Collect every line in the entries below that contains the string "autoBeamOff" and copy each one in full. Matching is case-sensitive.

Provided information:
>> start

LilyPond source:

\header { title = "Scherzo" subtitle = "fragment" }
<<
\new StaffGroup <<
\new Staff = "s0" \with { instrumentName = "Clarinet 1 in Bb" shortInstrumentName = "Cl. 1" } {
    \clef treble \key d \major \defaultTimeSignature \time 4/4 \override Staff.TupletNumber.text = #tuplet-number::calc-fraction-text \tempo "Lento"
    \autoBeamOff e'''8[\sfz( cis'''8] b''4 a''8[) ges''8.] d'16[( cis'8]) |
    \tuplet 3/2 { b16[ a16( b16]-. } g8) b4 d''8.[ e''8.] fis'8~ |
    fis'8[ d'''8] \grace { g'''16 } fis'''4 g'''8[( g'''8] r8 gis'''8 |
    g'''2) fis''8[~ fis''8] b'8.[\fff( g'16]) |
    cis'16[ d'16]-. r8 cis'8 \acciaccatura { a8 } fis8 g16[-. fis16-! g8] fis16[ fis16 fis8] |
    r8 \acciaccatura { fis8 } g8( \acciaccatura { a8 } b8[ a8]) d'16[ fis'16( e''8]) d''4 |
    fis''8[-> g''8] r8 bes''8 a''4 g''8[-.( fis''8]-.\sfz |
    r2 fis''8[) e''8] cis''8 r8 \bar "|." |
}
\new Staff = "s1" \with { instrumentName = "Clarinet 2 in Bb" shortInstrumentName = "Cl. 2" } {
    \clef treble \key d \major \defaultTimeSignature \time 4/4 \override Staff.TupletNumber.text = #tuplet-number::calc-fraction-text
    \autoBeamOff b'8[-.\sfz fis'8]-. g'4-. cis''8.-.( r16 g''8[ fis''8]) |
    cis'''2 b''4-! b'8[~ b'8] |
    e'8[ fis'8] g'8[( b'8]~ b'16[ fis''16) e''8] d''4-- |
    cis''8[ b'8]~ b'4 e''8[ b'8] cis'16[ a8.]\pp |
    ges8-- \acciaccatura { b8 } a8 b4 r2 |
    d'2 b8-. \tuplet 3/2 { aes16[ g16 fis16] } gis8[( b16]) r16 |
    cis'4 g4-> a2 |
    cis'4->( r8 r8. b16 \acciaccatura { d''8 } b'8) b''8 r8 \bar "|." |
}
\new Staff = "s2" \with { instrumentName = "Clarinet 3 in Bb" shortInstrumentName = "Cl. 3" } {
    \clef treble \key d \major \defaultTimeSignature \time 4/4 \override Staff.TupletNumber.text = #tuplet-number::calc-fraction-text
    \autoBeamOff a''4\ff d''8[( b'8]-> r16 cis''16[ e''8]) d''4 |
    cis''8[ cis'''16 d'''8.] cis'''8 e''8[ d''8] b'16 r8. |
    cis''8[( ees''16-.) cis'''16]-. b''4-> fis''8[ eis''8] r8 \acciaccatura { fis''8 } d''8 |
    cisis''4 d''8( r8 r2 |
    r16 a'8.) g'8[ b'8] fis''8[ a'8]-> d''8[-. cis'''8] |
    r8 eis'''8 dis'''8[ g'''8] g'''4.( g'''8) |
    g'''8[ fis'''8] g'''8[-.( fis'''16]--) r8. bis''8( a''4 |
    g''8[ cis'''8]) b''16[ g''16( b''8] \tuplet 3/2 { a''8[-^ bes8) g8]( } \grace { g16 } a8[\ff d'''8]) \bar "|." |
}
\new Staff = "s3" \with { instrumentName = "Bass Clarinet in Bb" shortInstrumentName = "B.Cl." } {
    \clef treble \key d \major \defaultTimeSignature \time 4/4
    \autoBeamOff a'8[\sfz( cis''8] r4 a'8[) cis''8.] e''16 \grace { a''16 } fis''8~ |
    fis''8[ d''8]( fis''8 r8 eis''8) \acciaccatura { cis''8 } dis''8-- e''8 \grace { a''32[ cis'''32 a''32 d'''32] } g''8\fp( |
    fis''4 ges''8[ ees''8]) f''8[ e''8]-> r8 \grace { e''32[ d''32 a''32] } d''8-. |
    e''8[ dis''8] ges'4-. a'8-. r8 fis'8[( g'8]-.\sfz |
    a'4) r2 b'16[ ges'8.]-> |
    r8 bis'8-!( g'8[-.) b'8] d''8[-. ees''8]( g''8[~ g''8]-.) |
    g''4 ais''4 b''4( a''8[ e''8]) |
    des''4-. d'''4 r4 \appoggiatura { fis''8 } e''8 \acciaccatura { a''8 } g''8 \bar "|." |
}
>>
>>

>> end
>> start

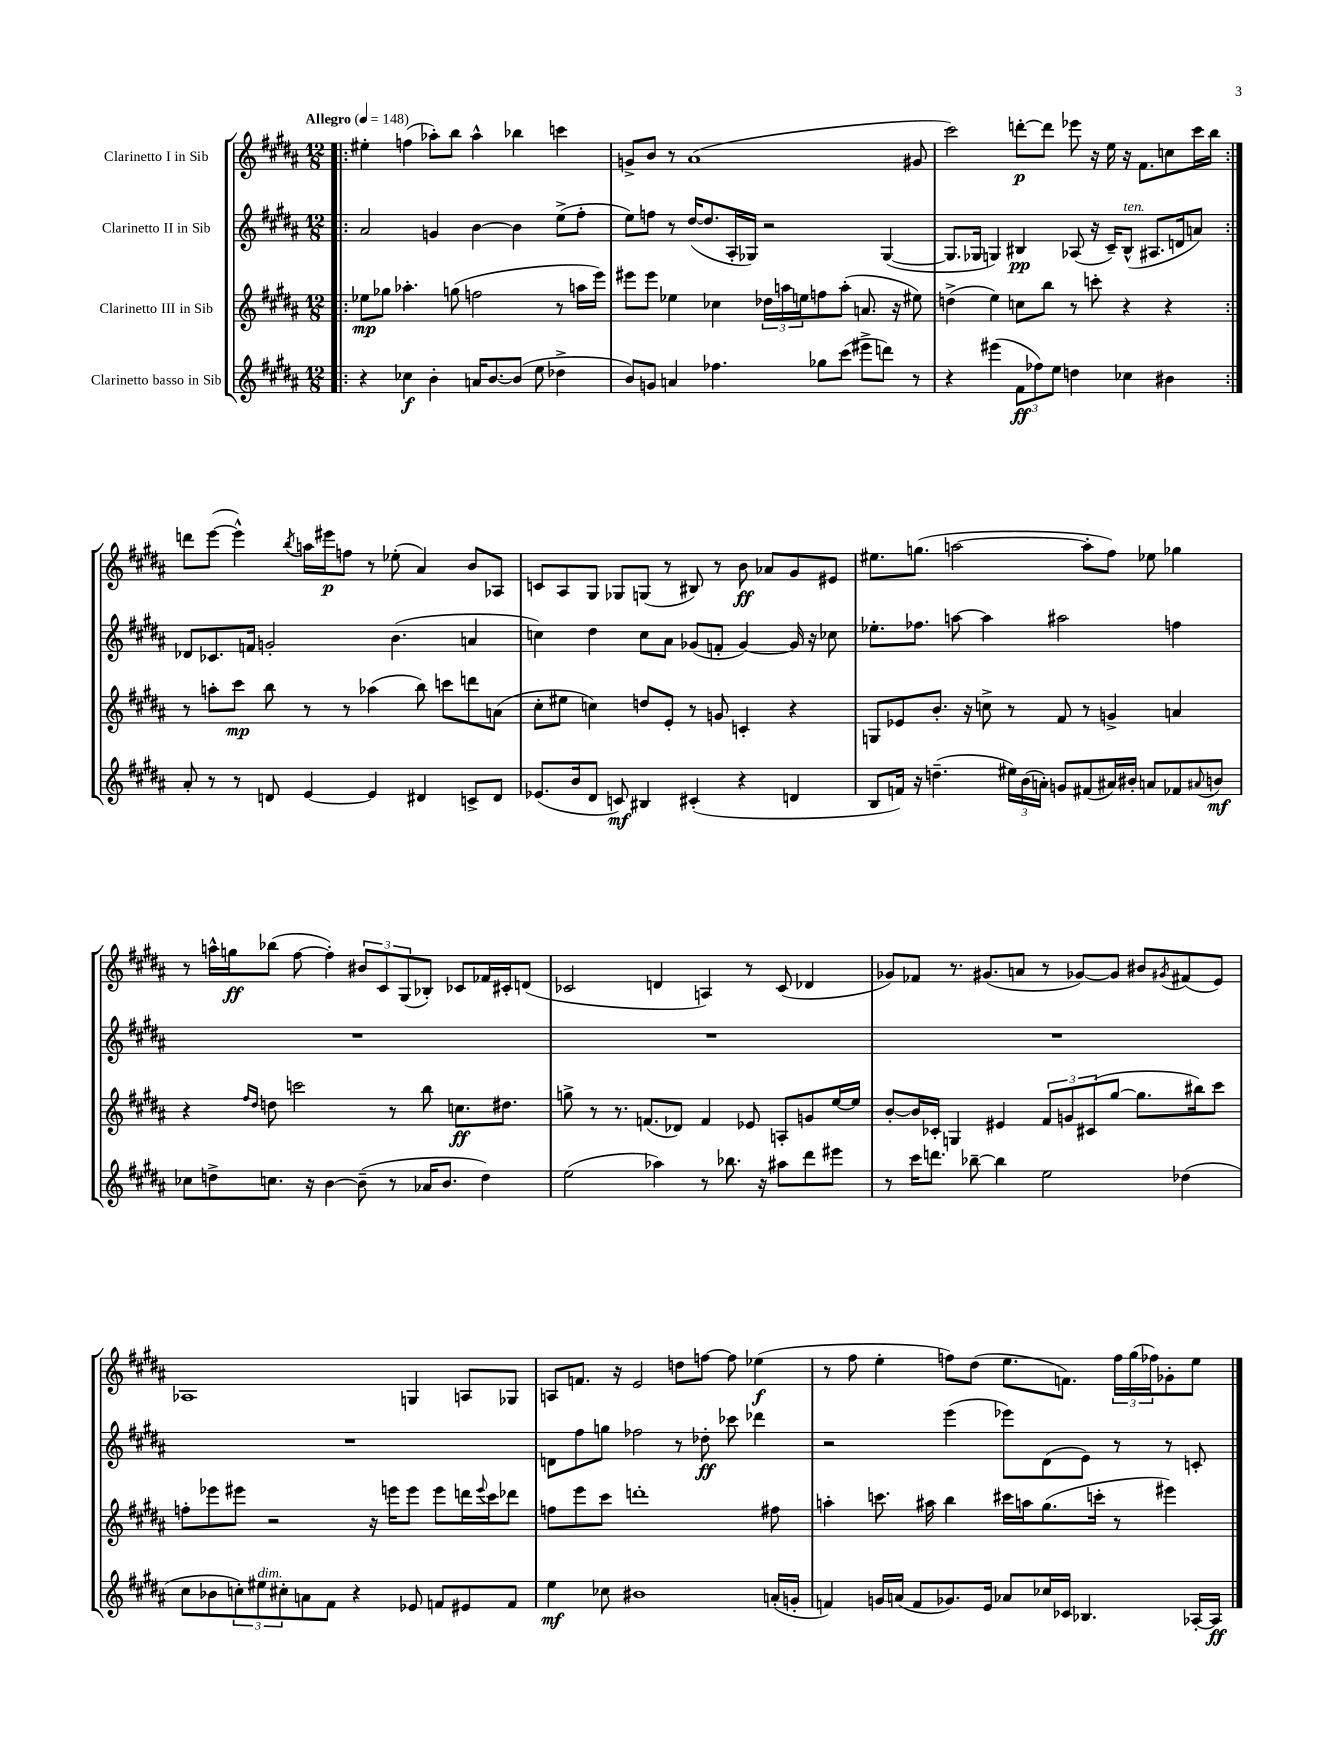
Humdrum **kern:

>> end

Response to the task:
    \autoBeamOff e'''8[\sfz( cis'''8] b''4 a''8[) ges''8.] d'16[( cis'8]) |
    \autoBeamOff b'8[-.\sfz fis'8]-. g'4-. cis''8.-.( r16 g''8[ fis''8]) |
    \autoBeamOff a''4\ff d''8[( b'8]-> r16 cis''16[ e''8]) d''4 |
    \autoBeamOff a'8[\sfz( cis''8] r4 a'8[) cis''8.] e''16 \grace { a''16 } fis''8~ |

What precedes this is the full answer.